• Required work
The entries below contain a line with "(191, 201) = (159, 393): brown marker -> none" and a line with "(378, 465) = (586, 522): grey". Quote exactly those two lines and all lines between them.

• Material supplied
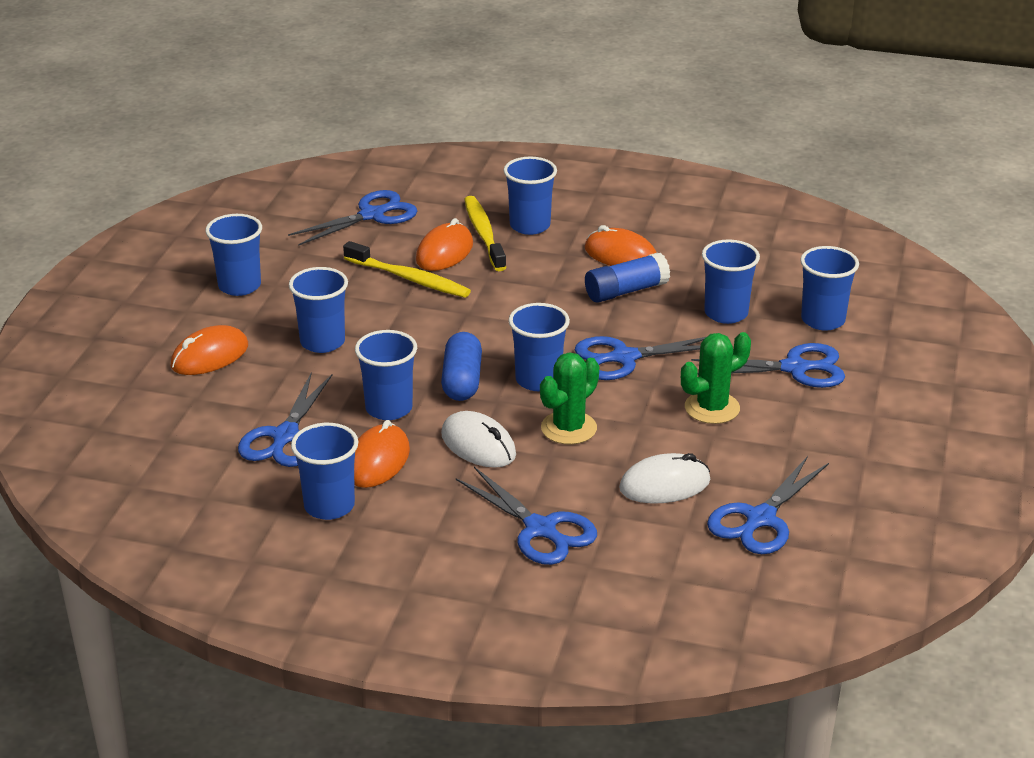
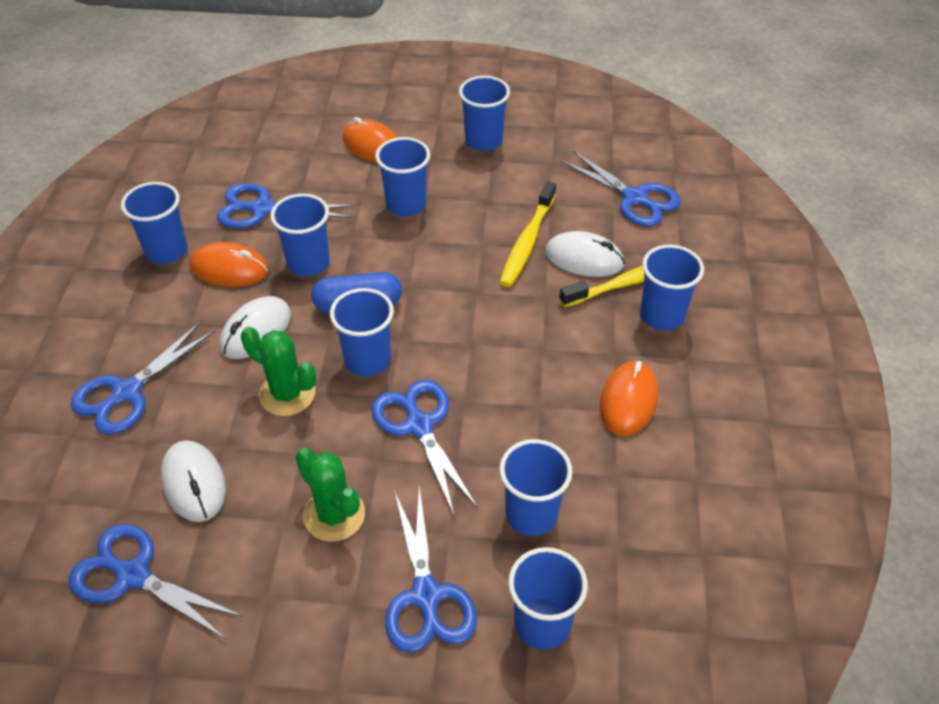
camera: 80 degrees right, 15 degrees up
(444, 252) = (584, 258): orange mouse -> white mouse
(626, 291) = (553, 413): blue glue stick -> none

==

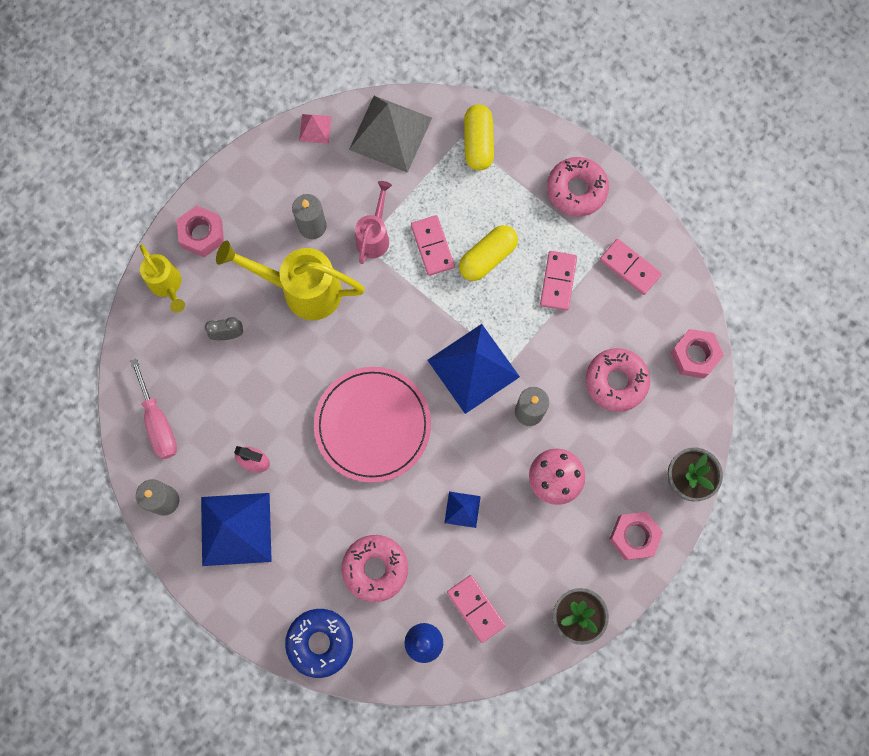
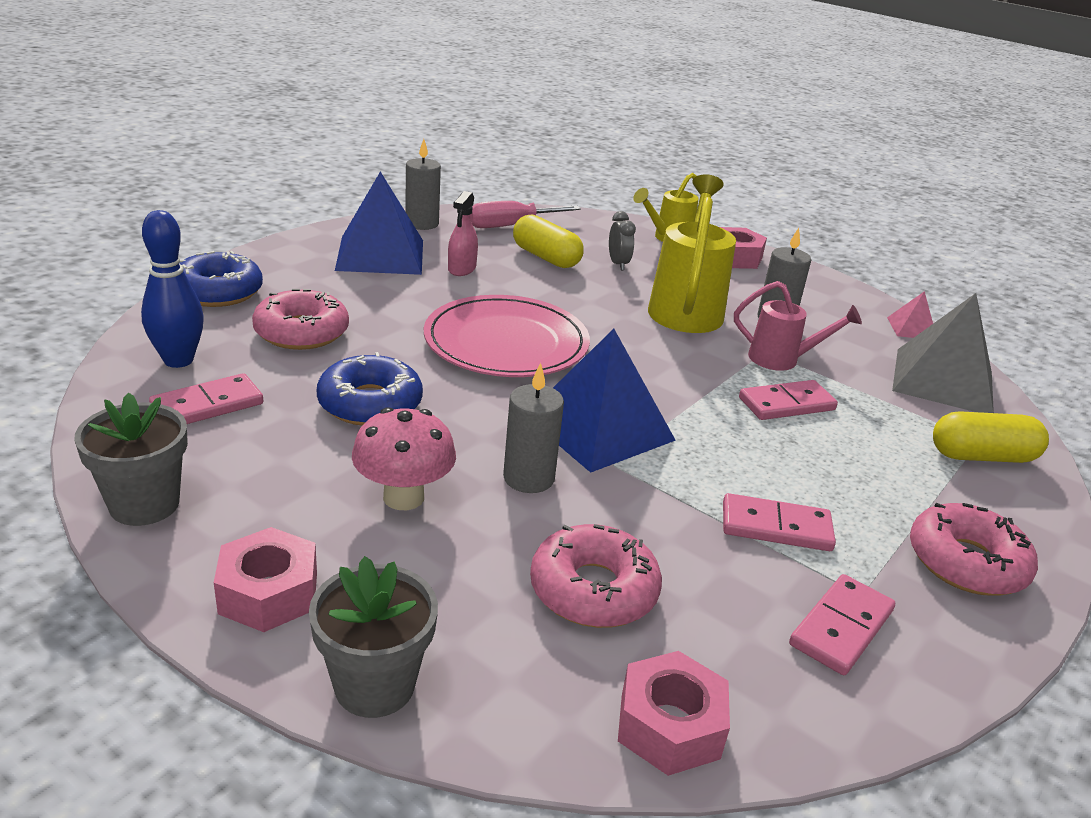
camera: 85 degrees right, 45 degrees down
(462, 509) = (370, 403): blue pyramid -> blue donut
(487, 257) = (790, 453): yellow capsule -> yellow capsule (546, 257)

...

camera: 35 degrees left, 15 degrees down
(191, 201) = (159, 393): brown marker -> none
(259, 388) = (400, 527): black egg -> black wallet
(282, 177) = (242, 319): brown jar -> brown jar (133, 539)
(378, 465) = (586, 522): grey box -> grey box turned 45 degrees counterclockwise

• Solution
(191, 201) = (159, 393): brown marker -> none
(259, 388) = (400, 527): black egg -> black wallet
(282, 177) = (242, 319): brown jar -> brown jar (133, 539)
(378, 465) = (586, 522): grey box -> grey box turned 45 degrees counterclockwise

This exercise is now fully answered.